(Given entries)

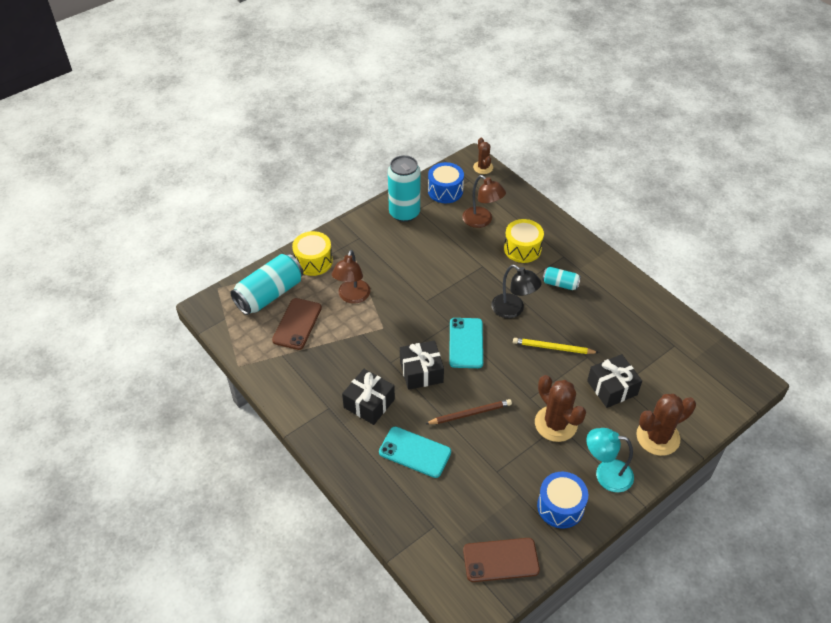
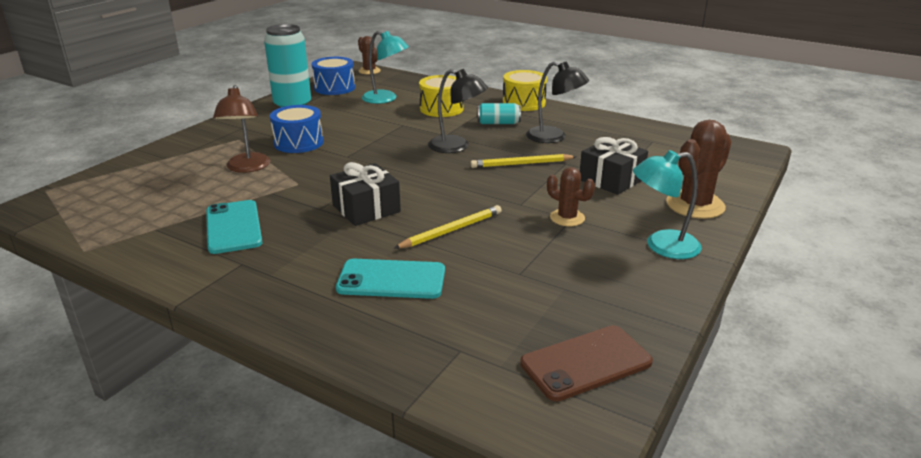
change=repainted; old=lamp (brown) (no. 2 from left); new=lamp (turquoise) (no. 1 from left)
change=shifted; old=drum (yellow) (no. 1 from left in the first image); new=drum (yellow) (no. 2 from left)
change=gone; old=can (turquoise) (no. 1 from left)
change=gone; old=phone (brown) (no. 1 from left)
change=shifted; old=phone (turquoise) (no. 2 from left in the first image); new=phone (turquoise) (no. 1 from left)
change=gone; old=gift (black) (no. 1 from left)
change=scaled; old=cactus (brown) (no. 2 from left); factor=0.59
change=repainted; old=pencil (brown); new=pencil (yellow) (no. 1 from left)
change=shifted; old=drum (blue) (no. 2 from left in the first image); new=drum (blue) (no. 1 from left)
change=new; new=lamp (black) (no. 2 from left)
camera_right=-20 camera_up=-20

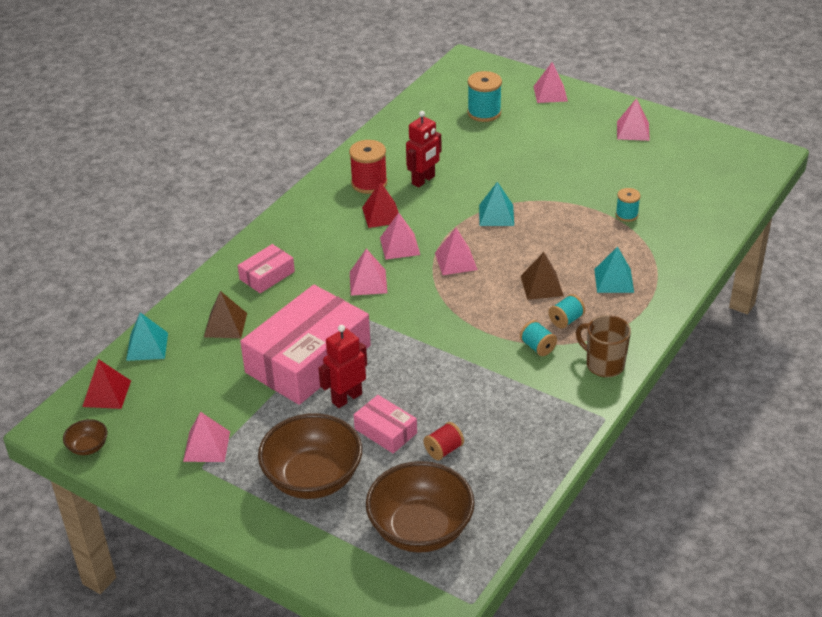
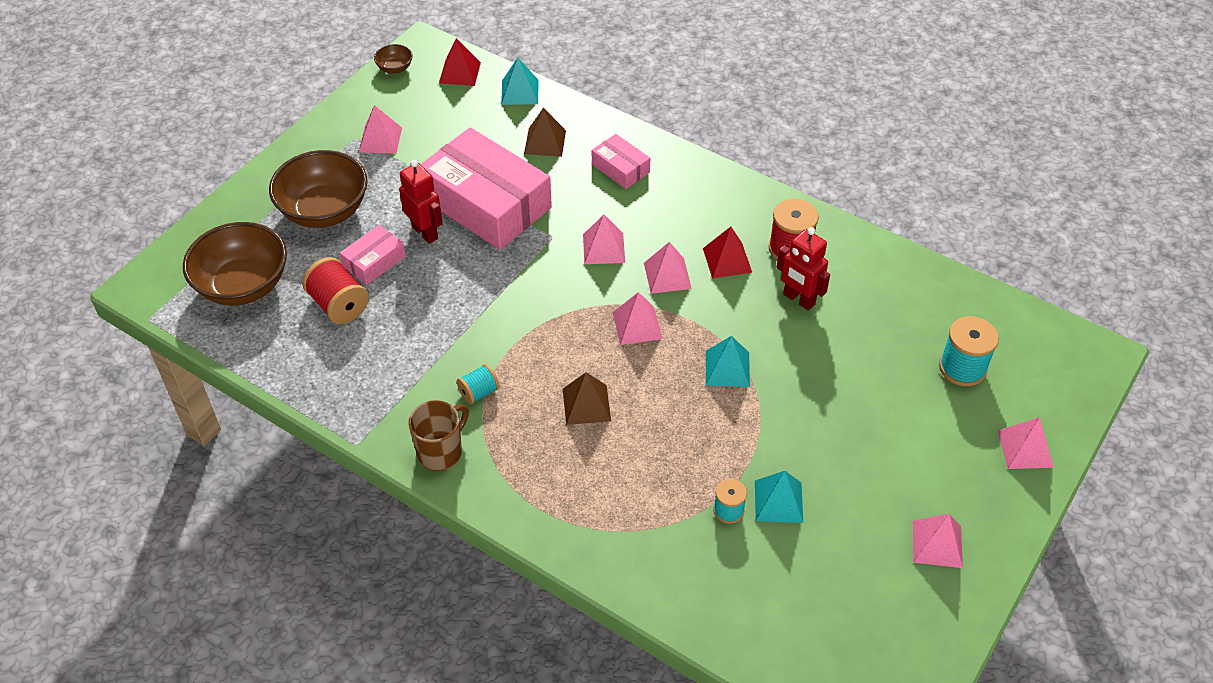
change=shifted; old=pyramid (turquoise) (no. 3 from left)
change=gone; old=spool (turquoise) (no. 3 from left)
change=scaled; old=spool (red) (no. 2 from left in the first image); factor=1.66
camera_right=90 camera_up=10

(End Given entries)

> [What needs to be done]
Write out all of the records above. Keep them exact and leave out the pictures.

> [Solved exercise]
change=repainted; old=lamp (brown) (no. 2 from left); new=lamp (turquoise) (no. 1 from left)
change=shifted; old=drum (yellow) (no. 1 from left in the first image); new=drum (yellow) (no. 2 from left)
change=gone; old=can (turquoise) (no. 1 from left)
change=gone; old=phone (brown) (no. 1 from left)
change=shifted; old=phone (turquoise) (no. 2 from left in the first image); new=phone (turquoise) (no. 1 from left)
change=gone; old=gift (black) (no. 1 from left)
change=scaled; old=cactus (brown) (no. 2 from left); factor=0.59
change=repainted; old=pencil (brown); new=pencil (yellow) (no. 1 from left)
change=shifted; old=drum (blue) (no. 2 from left in the first image); new=drum (blue) (no. 1 from left)
change=new; new=lamp (black) (no. 2 from left)
camera_right=-20 camera_up=-20

change=shifted; old=pyramid (turquoise) (no. 3 from left)
change=gone; old=spool (turquoise) (no. 3 from left)
change=scaled; old=spool (red) (no. 2 from left in the first image); factor=1.66
camera_right=90 camera_up=10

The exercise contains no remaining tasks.